- Opening Delimiter -

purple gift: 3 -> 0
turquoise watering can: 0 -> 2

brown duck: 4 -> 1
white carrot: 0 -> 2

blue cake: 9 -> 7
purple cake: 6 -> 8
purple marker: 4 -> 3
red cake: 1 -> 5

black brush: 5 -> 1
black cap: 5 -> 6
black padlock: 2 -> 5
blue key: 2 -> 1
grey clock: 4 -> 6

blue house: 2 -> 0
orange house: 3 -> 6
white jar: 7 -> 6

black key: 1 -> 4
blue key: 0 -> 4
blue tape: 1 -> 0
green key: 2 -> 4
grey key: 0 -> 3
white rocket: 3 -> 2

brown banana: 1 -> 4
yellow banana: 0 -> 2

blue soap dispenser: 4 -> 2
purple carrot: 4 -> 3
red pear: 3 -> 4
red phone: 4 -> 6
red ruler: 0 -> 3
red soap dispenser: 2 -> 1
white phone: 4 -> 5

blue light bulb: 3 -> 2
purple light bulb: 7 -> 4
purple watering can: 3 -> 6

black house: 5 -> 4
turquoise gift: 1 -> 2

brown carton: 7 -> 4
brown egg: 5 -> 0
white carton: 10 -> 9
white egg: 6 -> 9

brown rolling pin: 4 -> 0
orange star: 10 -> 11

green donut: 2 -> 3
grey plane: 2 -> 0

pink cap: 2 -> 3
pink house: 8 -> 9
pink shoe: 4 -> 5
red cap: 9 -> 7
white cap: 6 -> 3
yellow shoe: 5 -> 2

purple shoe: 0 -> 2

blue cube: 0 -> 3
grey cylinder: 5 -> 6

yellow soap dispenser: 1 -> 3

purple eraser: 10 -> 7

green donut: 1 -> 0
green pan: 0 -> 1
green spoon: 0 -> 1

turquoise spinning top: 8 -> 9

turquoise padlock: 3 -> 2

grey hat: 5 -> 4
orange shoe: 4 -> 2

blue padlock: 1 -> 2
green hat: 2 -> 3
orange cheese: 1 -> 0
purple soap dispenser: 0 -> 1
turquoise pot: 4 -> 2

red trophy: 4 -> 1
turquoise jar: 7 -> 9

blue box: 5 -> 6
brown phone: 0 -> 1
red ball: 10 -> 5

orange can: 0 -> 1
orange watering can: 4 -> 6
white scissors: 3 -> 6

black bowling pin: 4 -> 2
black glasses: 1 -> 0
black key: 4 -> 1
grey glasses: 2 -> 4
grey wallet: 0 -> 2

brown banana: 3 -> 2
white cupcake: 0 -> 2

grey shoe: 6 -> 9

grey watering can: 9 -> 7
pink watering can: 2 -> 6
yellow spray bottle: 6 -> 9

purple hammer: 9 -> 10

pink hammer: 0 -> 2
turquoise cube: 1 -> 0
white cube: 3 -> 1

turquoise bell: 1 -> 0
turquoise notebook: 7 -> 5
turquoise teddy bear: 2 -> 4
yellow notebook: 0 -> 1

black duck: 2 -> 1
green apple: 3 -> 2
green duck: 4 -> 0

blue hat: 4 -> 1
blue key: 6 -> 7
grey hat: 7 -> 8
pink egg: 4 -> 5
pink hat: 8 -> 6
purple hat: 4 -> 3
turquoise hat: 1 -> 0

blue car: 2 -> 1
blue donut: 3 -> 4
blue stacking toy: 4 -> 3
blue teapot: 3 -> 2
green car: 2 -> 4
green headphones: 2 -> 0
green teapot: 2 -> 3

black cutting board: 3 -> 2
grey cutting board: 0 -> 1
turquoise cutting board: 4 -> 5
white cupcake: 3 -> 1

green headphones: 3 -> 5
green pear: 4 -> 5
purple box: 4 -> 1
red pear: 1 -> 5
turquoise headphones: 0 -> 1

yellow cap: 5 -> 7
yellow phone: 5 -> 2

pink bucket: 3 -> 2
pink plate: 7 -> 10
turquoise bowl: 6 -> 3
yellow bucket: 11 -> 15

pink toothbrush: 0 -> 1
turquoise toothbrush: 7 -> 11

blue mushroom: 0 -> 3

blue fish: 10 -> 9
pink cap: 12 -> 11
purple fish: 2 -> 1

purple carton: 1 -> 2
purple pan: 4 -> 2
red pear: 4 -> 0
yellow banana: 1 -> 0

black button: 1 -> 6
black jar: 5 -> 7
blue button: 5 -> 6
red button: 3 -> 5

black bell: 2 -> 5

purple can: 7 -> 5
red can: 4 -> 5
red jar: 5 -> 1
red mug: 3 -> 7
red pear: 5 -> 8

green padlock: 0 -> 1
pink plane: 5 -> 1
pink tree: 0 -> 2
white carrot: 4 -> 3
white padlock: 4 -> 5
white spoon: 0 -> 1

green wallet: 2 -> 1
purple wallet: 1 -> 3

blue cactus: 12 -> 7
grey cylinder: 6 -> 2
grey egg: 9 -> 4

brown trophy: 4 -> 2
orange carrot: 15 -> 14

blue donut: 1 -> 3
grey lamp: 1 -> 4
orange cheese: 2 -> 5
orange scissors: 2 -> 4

- Closing Delimiter -

TASK BRIEF: Repeat the entries above verbatim, but only from the line that has "red trophy: 4 -> 1" down to the line that has "turquoise headphones: 0 -> 1", inclusive.

OUTPUT BELOW:
red trophy: 4 -> 1
turquoise jar: 7 -> 9

blue box: 5 -> 6
brown phone: 0 -> 1
red ball: 10 -> 5

orange can: 0 -> 1
orange watering can: 4 -> 6
white scissors: 3 -> 6

black bowling pin: 4 -> 2
black glasses: 1 -> 0
black key: 4 -> 1
grey glasses: 2 -> 4
grey wallet: 0 -> 2

brown banana: 3 -> 2
white cupcake: 0 -> 2

grey shoe: 6 -> 9

grey watering can: 9 -> 7
pink watering can: 2 -> 6
yellow spray bottle: 6 -> 9

purple hammer: 9 -> 10

pink hammer: 0 -> 2
turquoise cube: 1 -> 0
white cube: 3 -> 1

turquoise bell: 1 -> 0
turquoise notebook: 7 -> 5
turquoise teddy bear: 2 -> 4
yellow notebook: 0 -> 1

black duck: 2 -> 1
green apple: 3 -> 2
green duck: 4 -> 0

blue hat: 4 -> 1
blue key: 6 -> 7
grey hat: 7 -> 8
pink egg: 4 -> 5
pink hat: 8 -> 6
purple hat: 4 -> 3
turquoise hat: 1 -> 0

blue car: 2 -> 1
blue donut: 3 -> 4
blue stacking toy: 4 -> 3
blue teapot: 3 -> 2
green car: 2 -> 4
green headphones: 2 -> 0
green teapot: 2 -> 3

black cutting board: 3 -> 2
grey cutting board: 0 -> 1
turquoise cutting board: 4 -> 5
white cupcake: 3 -> 1

green headphones: 3 -> 5
green pear: 4 -> 5
purple box: 4 -> 1
red pear: 1 -> 5
turquoise headphones: 0 -> 1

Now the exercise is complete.